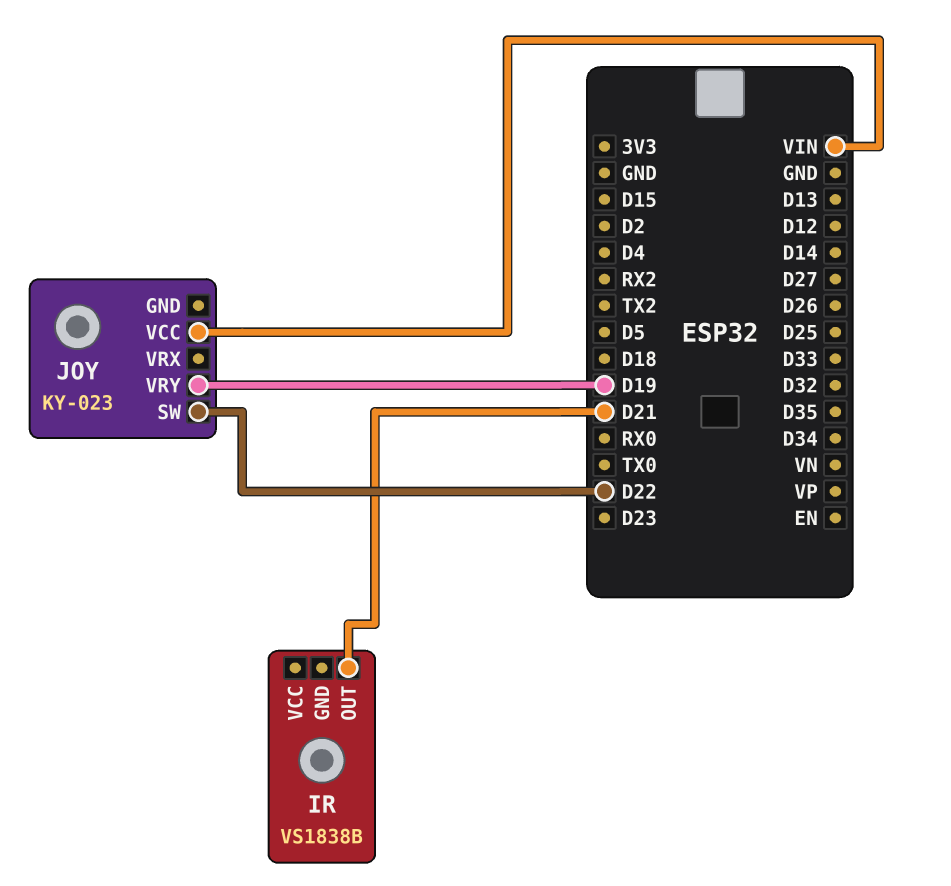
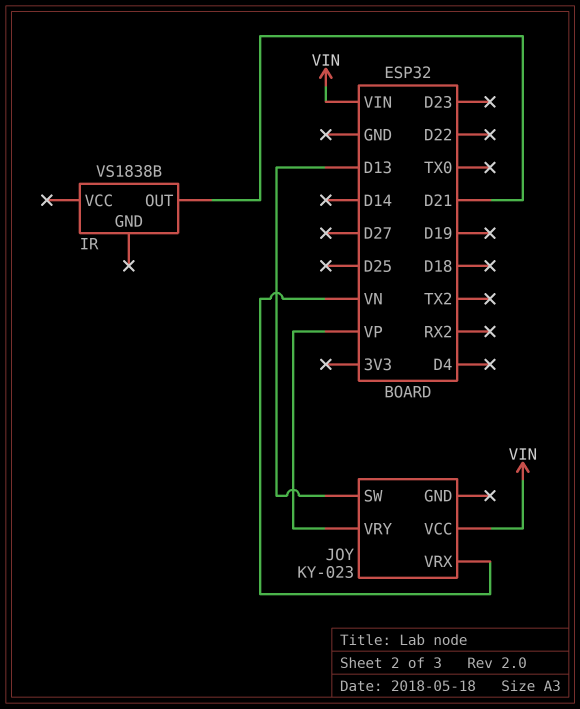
JOY pin SW: D22 -> D13
JOY pin VRX: none -> VN
JOY pin VRY: D19 -> VP

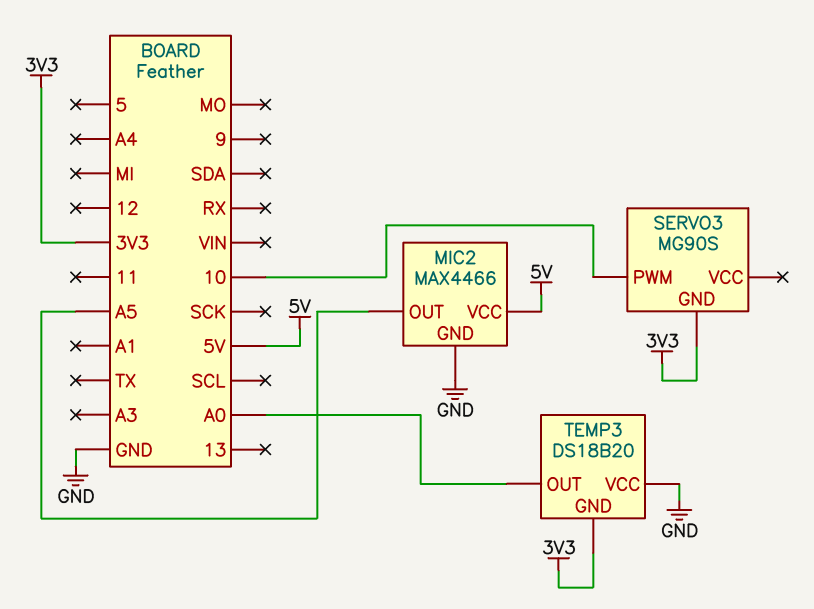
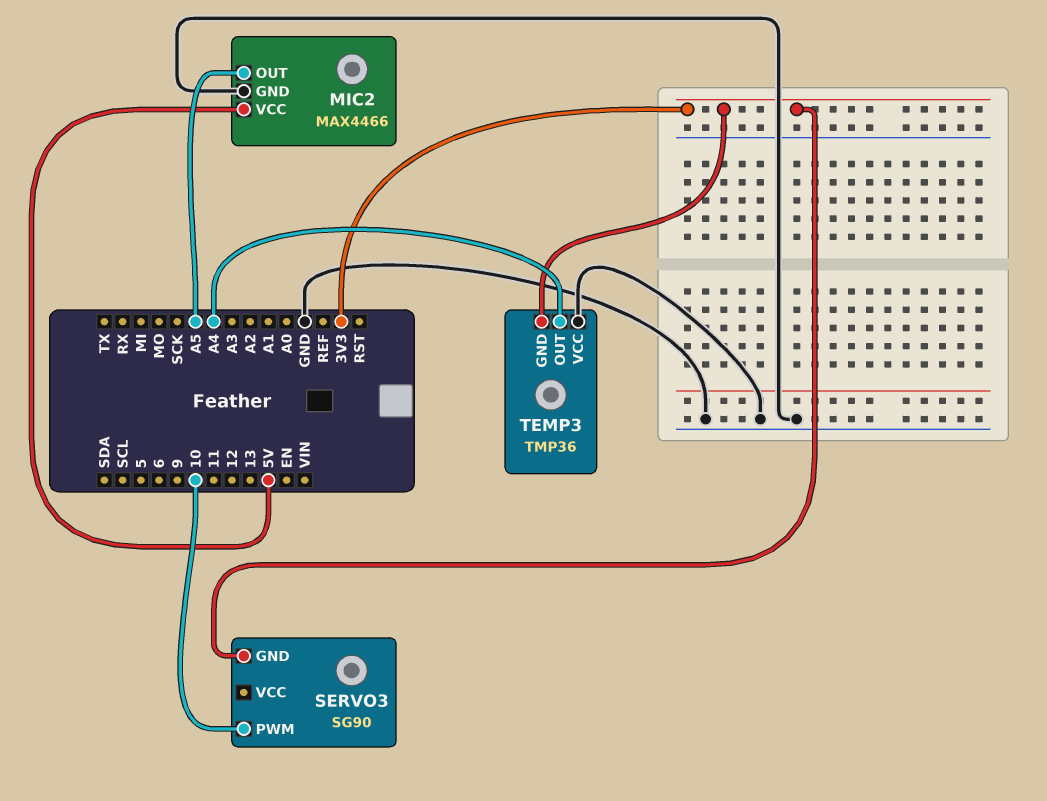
SERVO3: MG90S -> SG90
TEMP3: DS18B20 -> TMP36
TEMP3 pin OUT: A0 -> A4

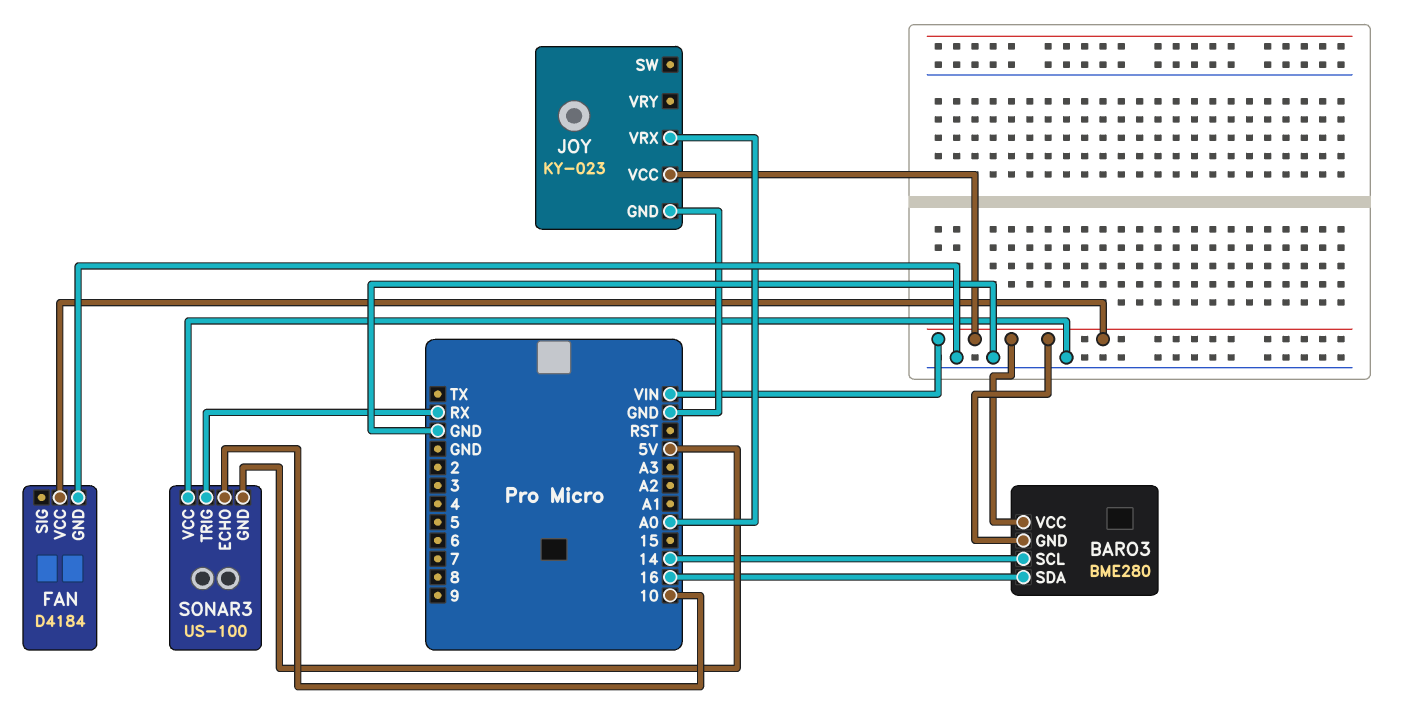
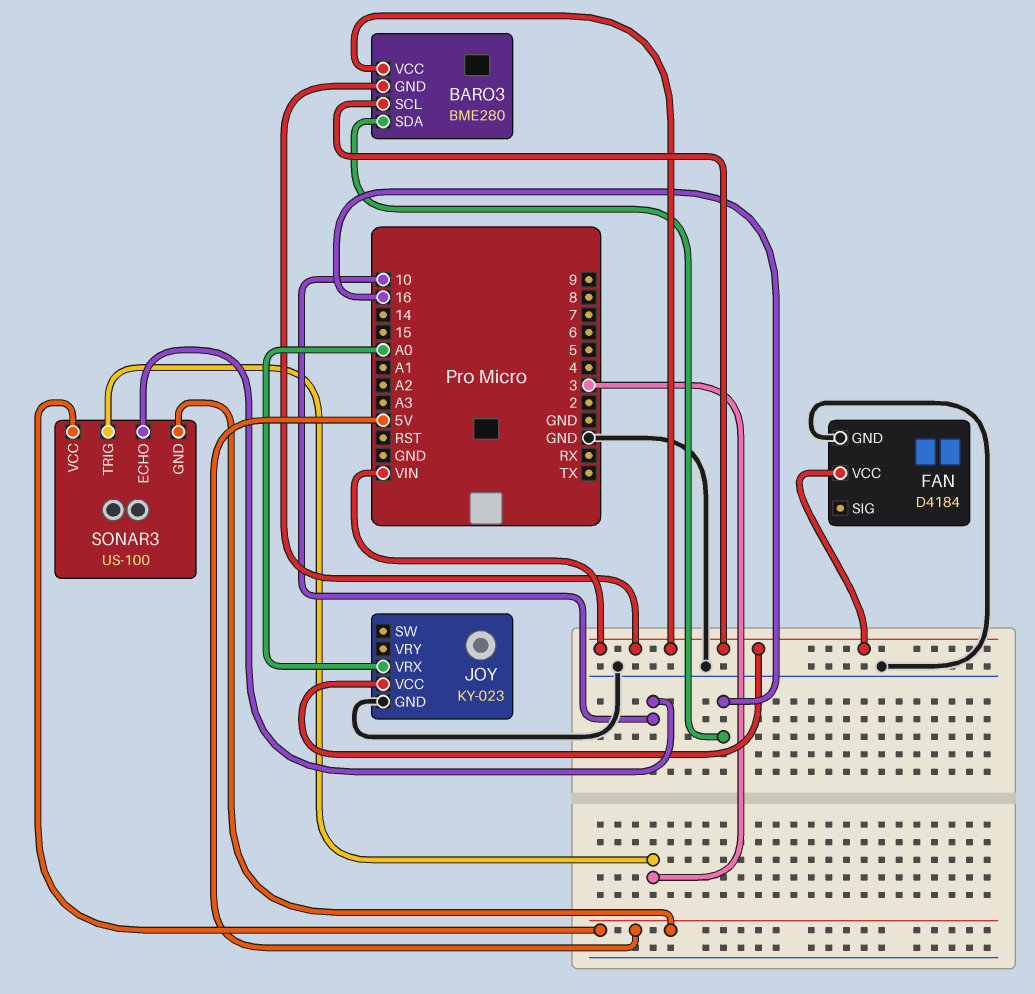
BARO3 pin SCL: 14 -> VIN
SONAR3 pin TRIG: RX -> 3
SONAR3 pin VCC: GND -> 5V

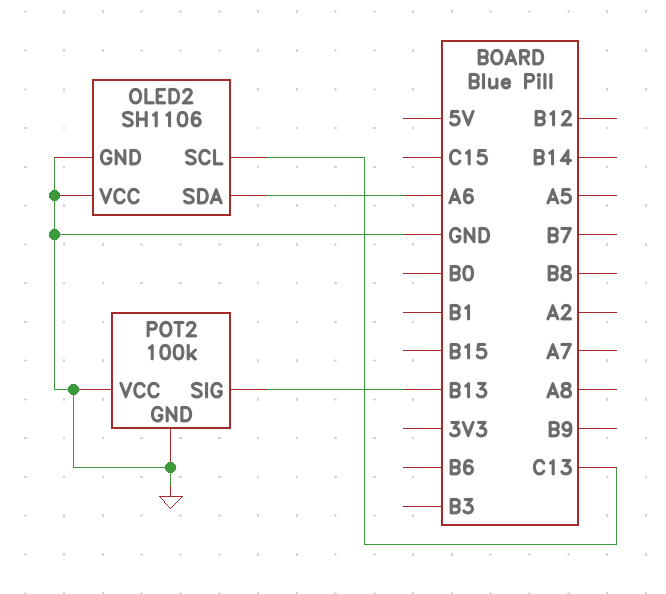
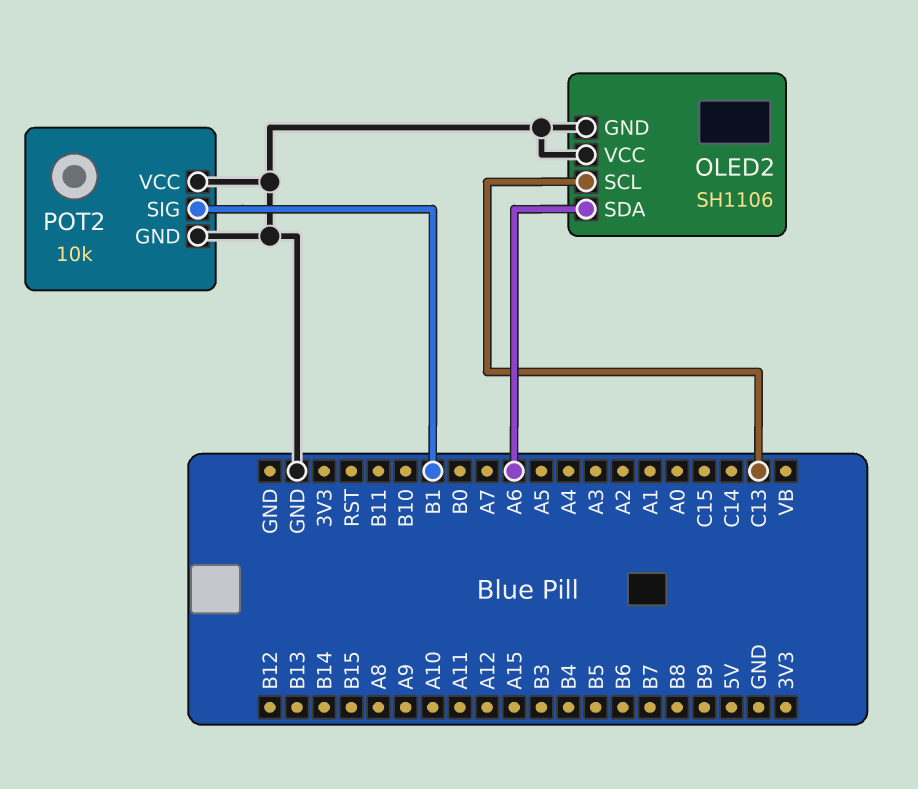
POT2: 100k -> 10k
POT2 pin SIG: B13 -> B1

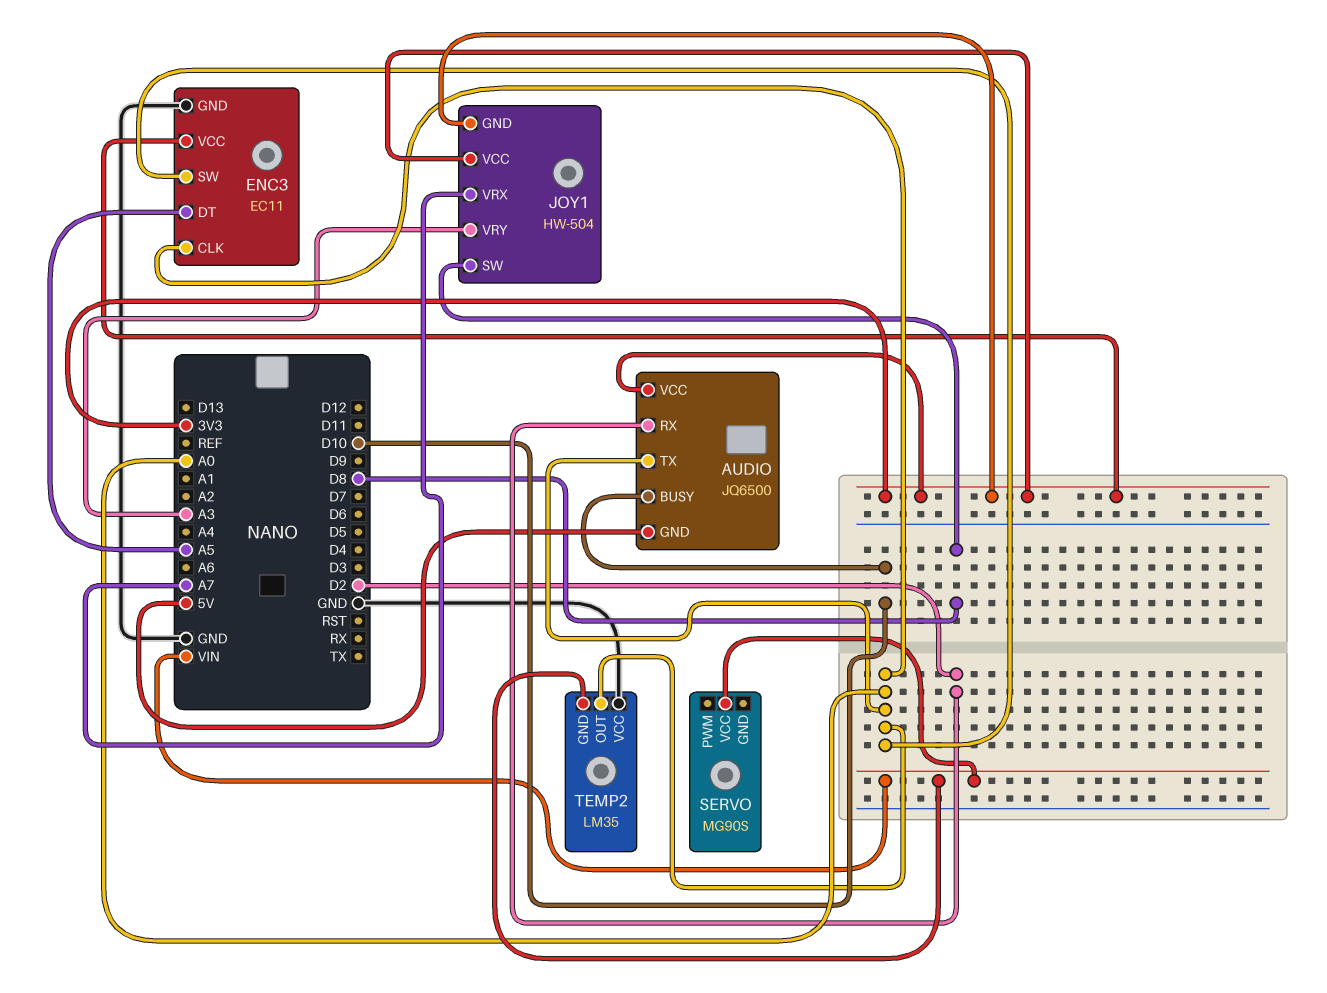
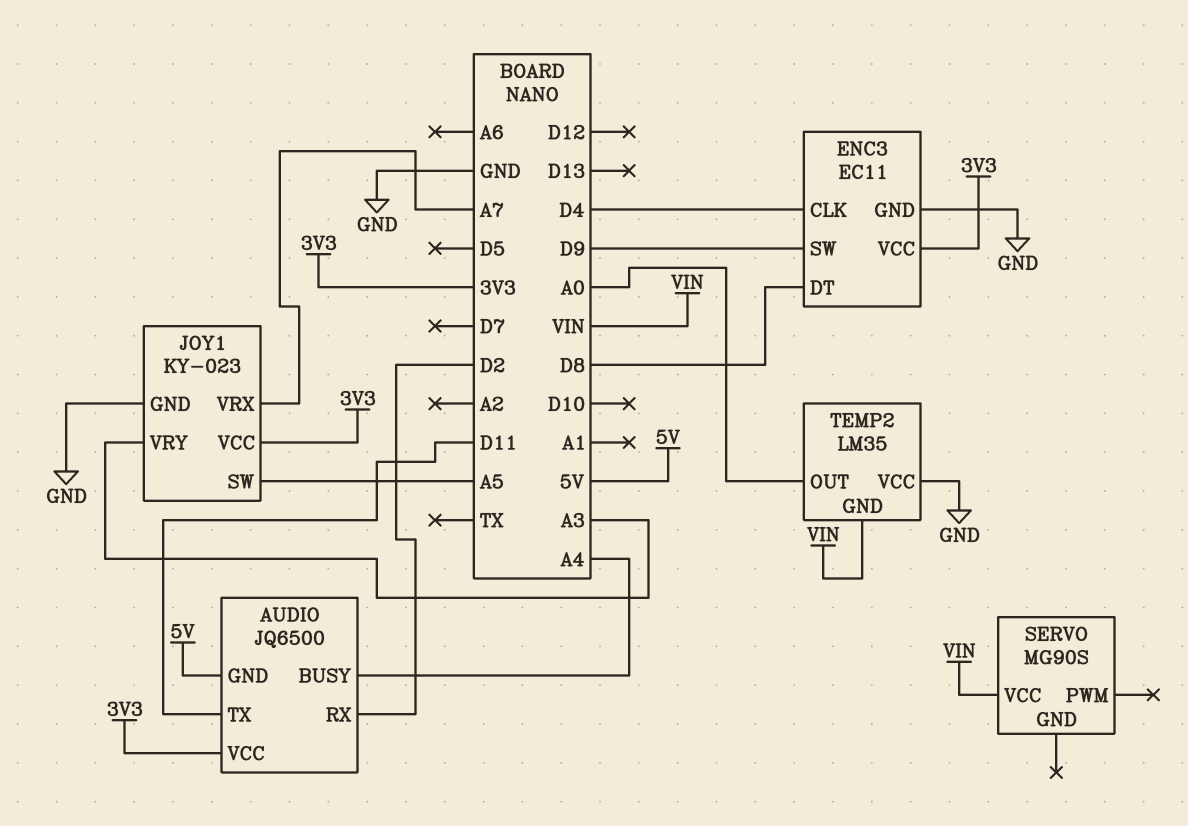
AUDIO pin BUSY: D10 -> A4
AUDIO pin TX: A0 -> D11
ENC3 pin CLK: A0 -> D4
ENC3 pin DT: A5 -> D8
ENC3 pin SW: A0 -> D9
JOY1: HW-504 -> KY-023
JOY1 pin GND: 3V3 -> GND
JOY1 pin SW: D8 -> A5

+ + +

Reproduce, exactly and with both ends included, every line from the one that contains "ENC3 pin DT: A5 -> D8" to the end of the listing above.

**Response to the task:**
ENC3 pin DT: A5 -> D8
ENC3 pin SW: A0 -> D9
JOY1: HW-504 -> KY-023
JOY1 pin GND: 3V3 -> GND
JOY1 pin SW: D8 -> A5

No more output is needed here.